**Exercise details:** When you write out the listing, keep every word as it stands and drop the pictures.

**Collected data:**
++++++++++++++++++++
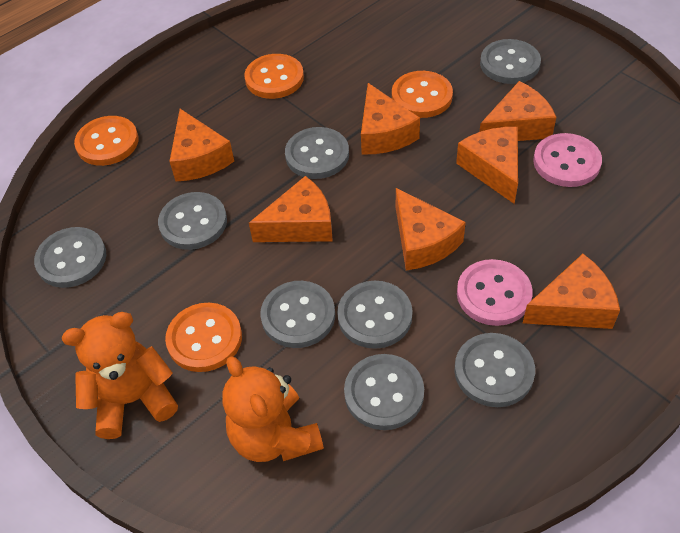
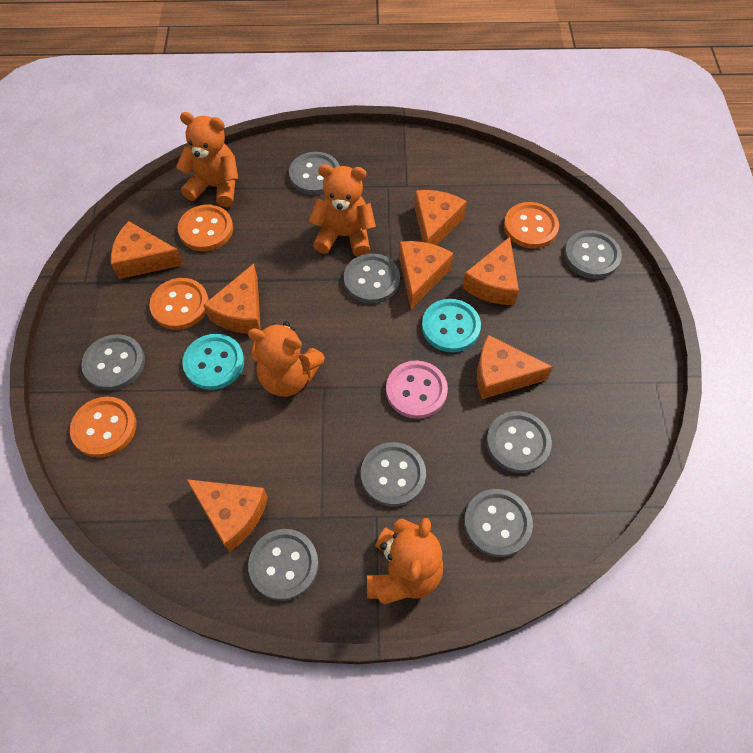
orange teddy bear: 2 -> 4
pink button: 2 -> 1
turquoise button: 0 -> 2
++++++++++++++++++++
**Exercise response:**
orange teddy bear: 2 -> 4
pink button: 2 -> 1
turquoise button: 0 -> 2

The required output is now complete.